(Dataset entries)
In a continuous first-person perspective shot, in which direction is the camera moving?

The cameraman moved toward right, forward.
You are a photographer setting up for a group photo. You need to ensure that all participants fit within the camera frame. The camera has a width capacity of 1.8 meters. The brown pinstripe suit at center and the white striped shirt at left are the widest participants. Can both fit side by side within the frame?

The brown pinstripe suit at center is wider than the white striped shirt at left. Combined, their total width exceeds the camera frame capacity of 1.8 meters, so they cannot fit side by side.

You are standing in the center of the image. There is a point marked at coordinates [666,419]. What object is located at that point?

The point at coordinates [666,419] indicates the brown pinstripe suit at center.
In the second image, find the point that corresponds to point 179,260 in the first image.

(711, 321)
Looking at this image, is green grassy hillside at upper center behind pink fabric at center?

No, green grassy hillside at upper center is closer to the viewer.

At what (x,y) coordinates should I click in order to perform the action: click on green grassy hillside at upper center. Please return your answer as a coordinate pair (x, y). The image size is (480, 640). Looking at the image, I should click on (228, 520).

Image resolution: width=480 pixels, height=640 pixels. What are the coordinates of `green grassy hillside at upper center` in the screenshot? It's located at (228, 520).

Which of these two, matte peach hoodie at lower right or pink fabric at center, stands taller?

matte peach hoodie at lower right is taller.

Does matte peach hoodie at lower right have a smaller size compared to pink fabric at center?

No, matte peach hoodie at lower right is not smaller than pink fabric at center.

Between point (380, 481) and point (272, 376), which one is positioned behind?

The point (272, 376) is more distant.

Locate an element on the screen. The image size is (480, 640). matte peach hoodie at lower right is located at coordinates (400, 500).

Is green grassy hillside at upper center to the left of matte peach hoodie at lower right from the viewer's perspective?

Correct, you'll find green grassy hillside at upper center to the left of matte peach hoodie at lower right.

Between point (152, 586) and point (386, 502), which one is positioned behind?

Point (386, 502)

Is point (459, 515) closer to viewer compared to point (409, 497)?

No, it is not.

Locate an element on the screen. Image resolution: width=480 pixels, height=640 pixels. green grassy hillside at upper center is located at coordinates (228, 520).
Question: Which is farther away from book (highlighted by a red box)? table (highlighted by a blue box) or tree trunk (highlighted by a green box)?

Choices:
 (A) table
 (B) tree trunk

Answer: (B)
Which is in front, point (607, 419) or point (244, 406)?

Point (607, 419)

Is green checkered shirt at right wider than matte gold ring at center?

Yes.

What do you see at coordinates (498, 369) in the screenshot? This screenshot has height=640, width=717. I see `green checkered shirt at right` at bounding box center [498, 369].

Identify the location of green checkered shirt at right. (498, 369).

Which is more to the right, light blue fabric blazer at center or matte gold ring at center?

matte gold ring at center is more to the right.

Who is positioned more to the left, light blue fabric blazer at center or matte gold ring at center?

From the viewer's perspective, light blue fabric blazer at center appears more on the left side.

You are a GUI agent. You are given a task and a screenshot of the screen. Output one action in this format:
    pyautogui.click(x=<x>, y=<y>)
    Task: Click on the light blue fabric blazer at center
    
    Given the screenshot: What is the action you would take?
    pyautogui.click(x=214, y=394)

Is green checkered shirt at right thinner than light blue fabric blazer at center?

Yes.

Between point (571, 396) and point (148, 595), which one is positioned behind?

* _Task directions_: Can you recast all of the data above as a Markdown table with two columns, Row and Line, giving each nonblank line its own numbered row and leaving out the blank lines?

* _Worked solution_:
| Row | Line |
|---|---|
| 1 | In a continuous first-person perspective shot, in which direction is the camera moving? |
| 2 | The cameraman moved toward right, forward. |
| 3 | You are a photographer setting up for a group photo. You need to ensure that all participants fit within the camera frame. The camera has a width capacity of 1.8 meters. The brown pinstripe suit at center and the white striped shirt at left are the widest participants. Can both fit side by side within the frame? |
| 4 | The brown pinstripe suit at center is wider than the white striped shirt at left. Combined, their total width exceeds the camera frame capacity of 1.8 meters, so they cannot fit side by side. |
| 5 | You are standing in the center of the image. There is a point marked at coordinates [666,419]. What object is located at that point? |
| 6 | The point at coordinates [666,419] indicates the brown pinstripe suit at center. |
| 7 | In the second image, find the point that corresponds to point 179,260 in the first image. |
| 8 | (711, 321) |
| 9 | Looking at this image, is green grassy hillside at upper center behind pink fabric at center? |
| 10 | No, green grassy hillside at upper center is closer to the viewer. |
| 11 | At what (x,y) coordinates should I click in order to perform the action: click on green grassy hillside at upper center. Please return your answer as a coordinate pair (x, y). The image size is (480, 640). Looking at the image, I should click on (228, 520). |
| 12 | Image resolution: width=480 pixels, height=640 pixels. What are the coordinates of `green grassy hillside at upper center` in the screenshot? It's located at (228, 520). |
| 13 | Which of these two, matte peach hoodie at lower right or pink fabric at center, stands taller? |
| 14 | matte peach hoodie at lower right is taller. |
| 15 | Does matte peach hoodie at lower right have a smaller size compared to pink fabric at center? |
| 16 | No, matte peach hoodie at lower right is not smaller than pink fabric at center. |
| 17 | Between point (380, 481) and point (272, 376), which one is positioned behind? |
| 18 | The point (272, 376) is more distant. |
| 19 | Locate an element on the screen. The image size is (480, 640). matte peach hoodie at lower right is located at coordinates (400, 500). |
| 20 | Is green grassy hillside at upper center to the left of matte peach hoodie at lower right from the viewer's perspective? |
| 21 | Correct, you'll find green grassy hillside at upper center to the left of matte peach hoodie at lower right. |
| 22 | Between point (152, 586) and point (386, 502), which one is positioned behind? |
| 23 | Point (386, 502) |
| 24 | Is point (459, 515) closer to viewer compared to point (409, 497)? |
| 25 | No, it is not. |
| 26 | Locate an element on the screen. Image resolution: width=480 pixels, height=640 pixels. green grassy hillside at upper center is located at coordinates (228, 520). |
| 27 | Question: Which is farther away from book (highlighted by a red box)? table (highlighted by a blue box) or tree trunk (highlighted by a green box)? |
| 28 | Choices: |
| 29 |  (A) table |
| 30 |  (B) tree trunk |
| 31 | Answer: (B) |
| 32 | Which is in front, point (607, 419) or point (244, 406)? |
| 33 | Point (607, 419) |
| 34 | Is green checkered shirt at right wider than matte gold ring at center? |
| 35 | Yes. |
| 36 | What do you see at coordinates (498, 369) in the screenshot? This screenshot has height=640, width=717. I see `green checkered shirt at right` at bounding box center [498, 369]. |
| 37 | Identify the location of green checkered shirt at right. (498, 369). |
| 38 | Which is more to the right, light blue fabric blazer at center or matte gold ring at center? |
| 39 | matte gold ring at center is more to the right. |
| 40 | Who is positioned more to the left, light blue fabric blazer at center or matte gold ring at center? |
| 41 | From the viewer's perspective, light blue fabric blazer at center appears more on the left side. |
| 42 | You are a GUI agent. You are given a task and a screenshot of the screen. Output one action in this format: |
| 43 |     pyautogui.click(x=<x>, y=<y>) |
| 44 |     Task: Click on the light blue fabric blazer at center |
| 45 |     Given the screenshot: What is the action you would take? |
| 46 |     pyautogui.click(x=214, y=394) |
| 47 | Is green checkered shirt at right thinner than light blue fabric blazer at center? |
| 48 | Yes. |
| 49 | Between point (571, 396) and point (148, 595), which one is positioned behind? |